> [Task goal] Every line below needs to be printed again exactly, without any of its pictures.

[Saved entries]
★ ★ ★ ★ ★

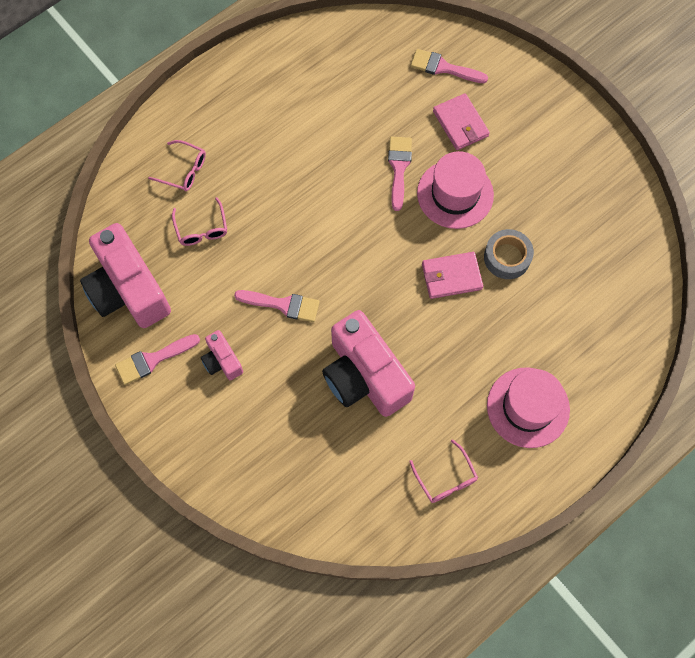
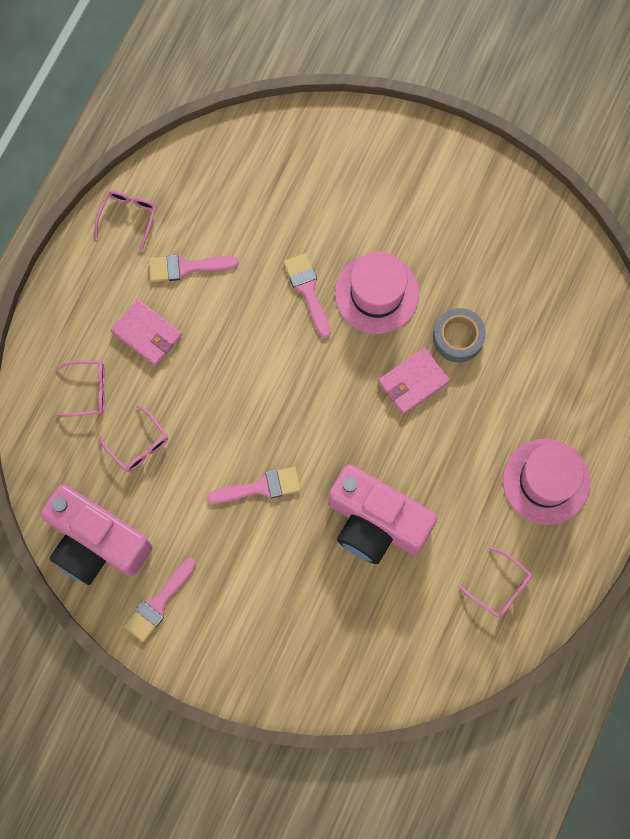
camera: 25 degrees left, 5 degrees up
(222, 361) = (228, 572): pink camera -> none
(283, 54) = (128, 217): none -> pink glasses
(443, 68) = (301, 160): pink brush -> pink brush (186, 267)
(460, 124) = (347, 215): pink wallet -> pink wallet (147, 334)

★ ★ ★ ★ ★

> [Solved exercise]
camera: 25 degrees left, 5 degrees up
(222, 361) = (228, 572): pink camera -> none
(283, 54) = (128, 217): none -> pink glasses
(443, 68) = (301, 160): pink brush -> pink brush (186, 267)
(460, 124) = (347, 215): pink wallet -> pink wallet (147, 334)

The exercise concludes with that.